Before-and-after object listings
+++

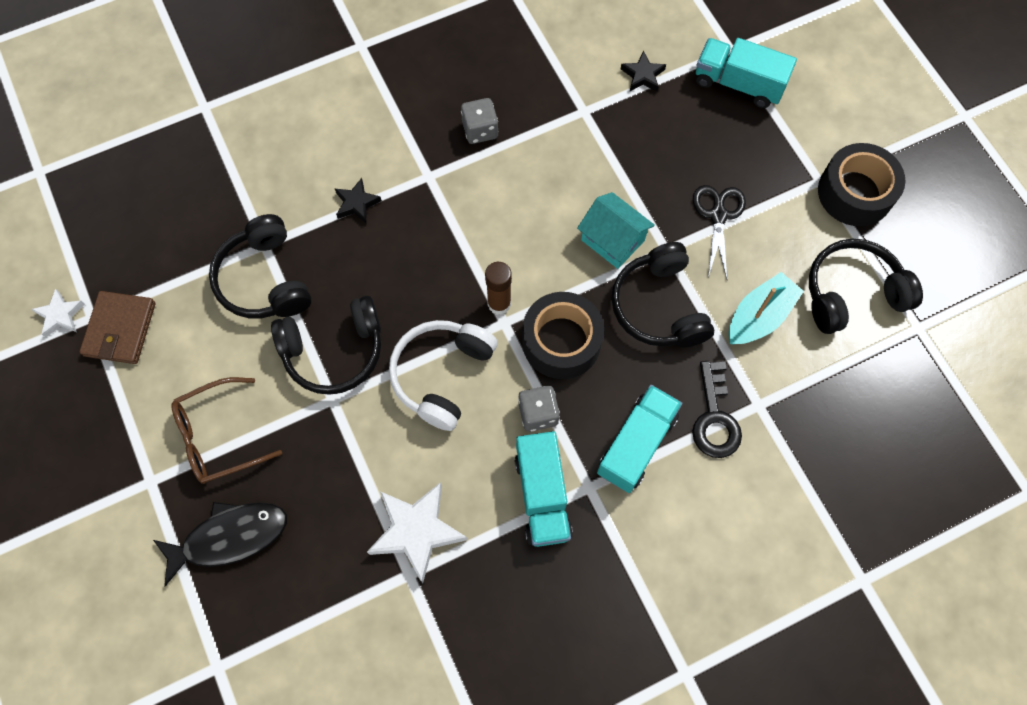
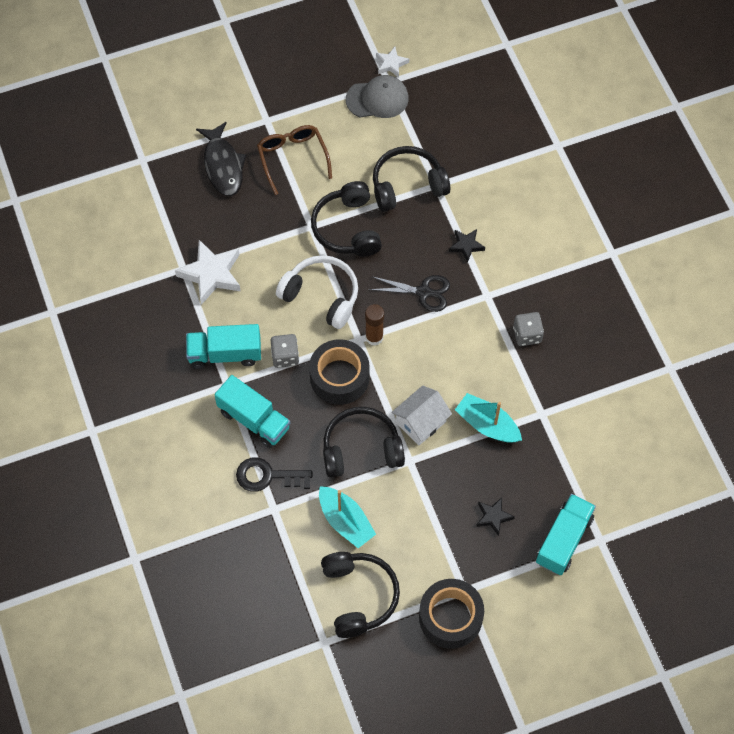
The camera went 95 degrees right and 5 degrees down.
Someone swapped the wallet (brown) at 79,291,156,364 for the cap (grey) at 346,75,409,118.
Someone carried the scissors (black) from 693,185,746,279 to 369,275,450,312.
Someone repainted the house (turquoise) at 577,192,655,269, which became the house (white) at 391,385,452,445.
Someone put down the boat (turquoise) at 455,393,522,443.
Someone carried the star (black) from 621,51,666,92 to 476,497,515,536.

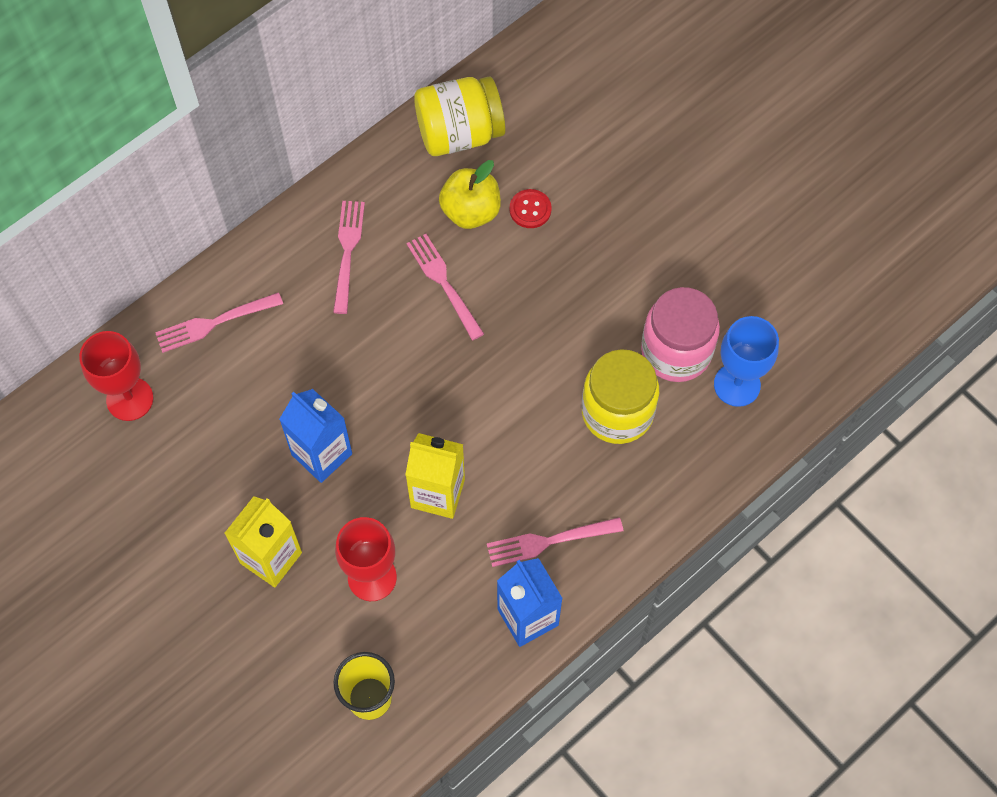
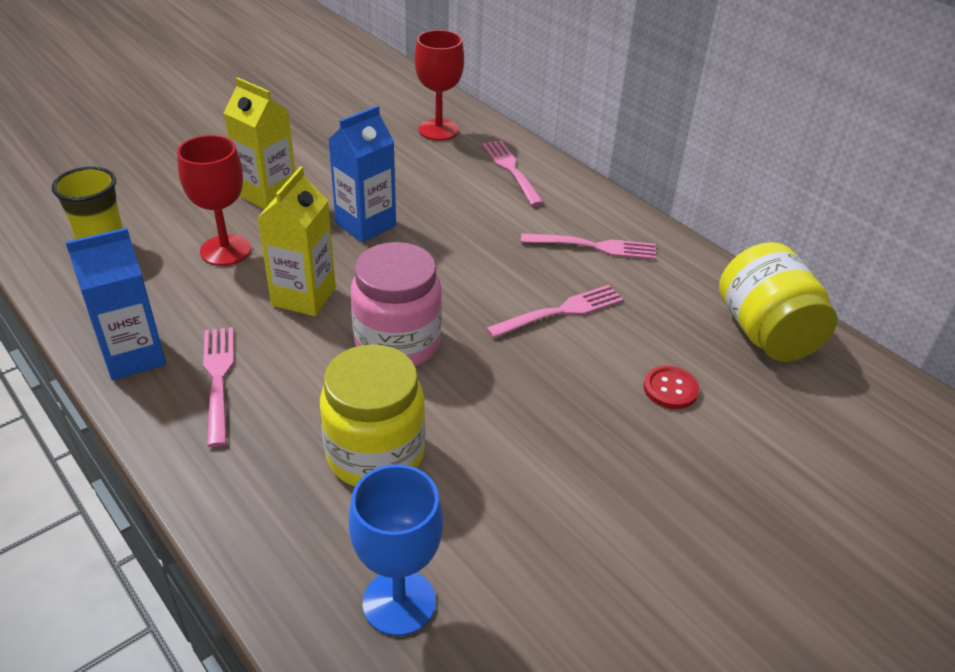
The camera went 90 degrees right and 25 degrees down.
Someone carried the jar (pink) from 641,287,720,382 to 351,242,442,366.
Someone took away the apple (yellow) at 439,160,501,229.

+++

> [How to complete this task] Go to the line that contains "Someone put down" and copy exactly from there through the last line of the records above, both included. Omit pictures.

> [Task answer]
Someone put down the boat (turquoise) at 455,393,522,443.
Someone carried the star (black) from 621,51,666,92 to 476,497,515,536.

The camera went 90 degrees right and 25 degrees down.
Someone carried the jar (pink) from 641,287,720,382 to 351,242,442,366.
Someone took away the apple (yellow) at 439,160,501,229.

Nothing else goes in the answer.